• [EXERCISE DETAILS]
Please rename "white glossy cabinet" to "white lacquered cabinet" everywhere in the rows below, leaving all other text unchanged. Leave the pictures out of your answer.

(Saved entries)

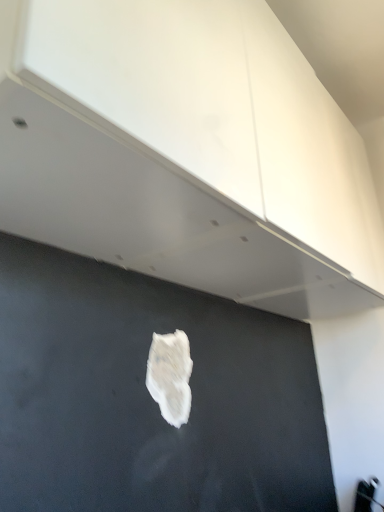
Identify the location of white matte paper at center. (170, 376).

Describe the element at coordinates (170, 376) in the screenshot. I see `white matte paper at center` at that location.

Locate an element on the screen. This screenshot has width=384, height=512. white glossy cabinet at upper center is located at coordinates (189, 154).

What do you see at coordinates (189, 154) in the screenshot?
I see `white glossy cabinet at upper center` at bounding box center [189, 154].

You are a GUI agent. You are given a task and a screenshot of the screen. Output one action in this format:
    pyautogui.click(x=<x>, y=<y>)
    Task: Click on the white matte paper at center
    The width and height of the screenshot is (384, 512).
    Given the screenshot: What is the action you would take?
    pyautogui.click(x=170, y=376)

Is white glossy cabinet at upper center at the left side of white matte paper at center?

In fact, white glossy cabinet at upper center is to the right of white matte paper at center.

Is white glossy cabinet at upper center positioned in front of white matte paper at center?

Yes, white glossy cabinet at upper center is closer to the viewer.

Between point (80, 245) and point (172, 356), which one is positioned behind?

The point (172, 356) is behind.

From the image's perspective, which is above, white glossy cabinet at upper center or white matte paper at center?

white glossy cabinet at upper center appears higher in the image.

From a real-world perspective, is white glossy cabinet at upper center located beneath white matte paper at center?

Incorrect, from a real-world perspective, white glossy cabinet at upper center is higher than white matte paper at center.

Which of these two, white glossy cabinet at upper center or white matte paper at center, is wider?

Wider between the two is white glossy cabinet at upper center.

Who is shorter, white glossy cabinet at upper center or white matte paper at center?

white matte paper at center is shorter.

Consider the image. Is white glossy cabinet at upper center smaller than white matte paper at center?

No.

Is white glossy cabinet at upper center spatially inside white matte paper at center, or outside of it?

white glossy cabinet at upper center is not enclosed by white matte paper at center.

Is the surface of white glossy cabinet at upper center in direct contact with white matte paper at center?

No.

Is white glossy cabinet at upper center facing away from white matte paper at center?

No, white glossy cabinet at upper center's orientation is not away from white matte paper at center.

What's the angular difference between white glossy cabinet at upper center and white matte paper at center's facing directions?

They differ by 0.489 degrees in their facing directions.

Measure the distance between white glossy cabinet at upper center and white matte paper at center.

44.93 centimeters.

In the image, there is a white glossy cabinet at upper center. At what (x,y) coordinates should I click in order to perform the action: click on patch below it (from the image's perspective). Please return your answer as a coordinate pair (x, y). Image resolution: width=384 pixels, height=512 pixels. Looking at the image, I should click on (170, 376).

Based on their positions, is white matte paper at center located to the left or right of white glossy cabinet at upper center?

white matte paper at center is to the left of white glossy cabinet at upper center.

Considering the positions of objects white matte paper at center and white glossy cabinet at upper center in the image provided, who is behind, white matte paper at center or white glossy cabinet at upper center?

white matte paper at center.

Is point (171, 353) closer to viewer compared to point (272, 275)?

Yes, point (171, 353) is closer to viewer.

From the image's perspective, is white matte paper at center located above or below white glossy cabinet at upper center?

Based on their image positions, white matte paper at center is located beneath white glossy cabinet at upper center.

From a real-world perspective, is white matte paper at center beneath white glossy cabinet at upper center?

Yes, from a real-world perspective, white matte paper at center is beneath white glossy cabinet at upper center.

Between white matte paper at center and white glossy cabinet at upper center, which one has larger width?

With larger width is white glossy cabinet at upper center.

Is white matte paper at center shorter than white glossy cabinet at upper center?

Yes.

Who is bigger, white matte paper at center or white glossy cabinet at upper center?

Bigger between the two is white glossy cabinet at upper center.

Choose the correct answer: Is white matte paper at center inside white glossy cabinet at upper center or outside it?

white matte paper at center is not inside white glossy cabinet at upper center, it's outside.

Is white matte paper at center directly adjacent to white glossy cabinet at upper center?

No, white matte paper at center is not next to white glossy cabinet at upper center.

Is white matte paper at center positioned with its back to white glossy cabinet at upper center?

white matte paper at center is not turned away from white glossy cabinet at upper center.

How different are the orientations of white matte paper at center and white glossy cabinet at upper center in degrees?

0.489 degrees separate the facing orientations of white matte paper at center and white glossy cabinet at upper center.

• [RESULT FOR THIS EXERCISE]
Identify the location of white matte paper at center. (170, 376).

Describe the element at coordinates (170, 376) in the screenshot. I see `white matte paper at center` at that location.

Locate an element on the screen. This screenshot has width=384, height=512. white lacquered cabinet at upper center is located at coordinates (189, 154).

What do you see at coordinates (189, 154) in the screenshot?
I see `white lacquered cabinet at upper center` at bounding box center [189, 154].

You are a GUI agent. You are given a task and a screenshot of the screen. Output one action in this format:
    pyautogui.click(x=<x>, y=<y>)
    Task: Click on the white matte paper at center
    The width and height of the screenshot is (384, 512).
    Given the screenshot: What is the action you would take?
    pyautogui.click(x=170, y=376)

Is white lacquered cabinet at upper center at the left side of white matte paper at center?

In fact, white lacquered cabinet at upper center is to the right of white matte paper at center.

Is white lacquered cabinet at upper center positioned in front of white matte paper at center?

Yes, white lacquered cabinet at upper center is closer to the viewer.

Between point (80, 245) and point (172, 356), which one is positioned behind?

The point (172, 356) is behind.

From the image's perspective, which is above, white lacquered cabinet at upper center or white matte paper at center?

white lacquered cabinet at upper center appears higher in the image.

From a real-world perspective, is white lacquered cabinet at upper center located beneath white matte paper at center?

Incorrect, from a real-world perspective, white lacquered cabinet at upper center is higher than white matte paper at center.

Which of these two, white lacquered cabinet at upper center or white matte paper at center, is wider?

Wider between the two is white lacquered cabinet at upper center.

Who is shorter, white lacquered cabinet at upper center or white matte paper at center?

white matte paper at center is shorter.

Consider the image. Is white lacquered cabinet at upper center smaller than white matte paper at center?

No.

Is white lacquered cabinet at upper center spatially inside white matte paper at center, or outside of it?

white lacquered cabinet at upper center is not enclosed by white matte paper at center.

Is the surface of white lacquered cabinet at upper center in direct contact with white matte paper at center?

No.

Is white lacquered cabinet at upper center facing away from white matte paper at center?

No, white lacquered cabinet at upper center's orientation is not away from white matte paper at center.

What's the angular difference between white lacquered cabinet at upper center and white matte paper at center's facing directions?

They differ by 0.489 degrees in their facing directions.

Measure the distance between white lacquered cabinet at upper center and white matte paper at center.

44.93 centimeters.

In the image, there is a white lacquered cabinet at upper center. At what (x,y) coordinates should I click in order to perform the action: click on patch below it (from the image's perspective). Please return your answer as a coordinate pair (x, y). Image resolution: width=384 pixels, height=512 pixels. Looking at the image, I should click on (170, 376).

Based on their positions, is white matte paper at center located to the left or right of white lacquered cabinet at upper center?

white matte paper at center is to the left of white lacquered cabinet at upper center.

Considering the positions of objects white matte paper at center and white lacquered cabinet at upper center in the image provided, who is behind, white matte paper at center or white lacquered cabinet at upper center?

white matte paper at center.

Is point (171, 353) closer to viewer compared to point (272, 275)?

Yes, point (171, 353) is closer to viewer.

From the image's perspective, is white matte paper at center located above or below white lacquered cabinet at upper center?

Based on their image positions, white matte paper at center is located beneath white lacquered cabinet at upper center.

From a real-world perspective, is white matte paper at center beneath white lacquered cabinet at upper center?

Yes, from a real-world perspective, white matte paper at center is beneath white lacquered cabinet at upper center.

Between white matte paper at center and white lacquered cabinet at upper center, which one has larger width?

With larger width is white lacquered cabinet at upper center.

Is white matte paper at center shorter than white lacquered cabinet at upper center?

Yes.

Who is bigger, white matte paper at center or white lacquered cabinet at upper center?

Bigger between the two is white lacquered cabinet at upper center.

Choose the correct answer: Is white matte paper at center inside white lacquered cabinet at upper center or outside it?

white matte paper at center is not inside white lacquered cabinet at upper center, it's outside.

Is white matte paper at center directly adjacent to white lacquered cabinet at upper center?

No, white matte paper at center is not next to white lacquered cabinet at upper center.

Is white matte paper at center positioned with its back to white lacquered cabinet at upper center?

white matte paper at center is not turned away from white lacquered cabinet at upper center.

How different are the orientations of white matte paper at center and white lacquered cabinet at upper center in degrees?

0.489 degrees separate the facing orientations of white matte paper at center and white lacquered cabinet at upper center.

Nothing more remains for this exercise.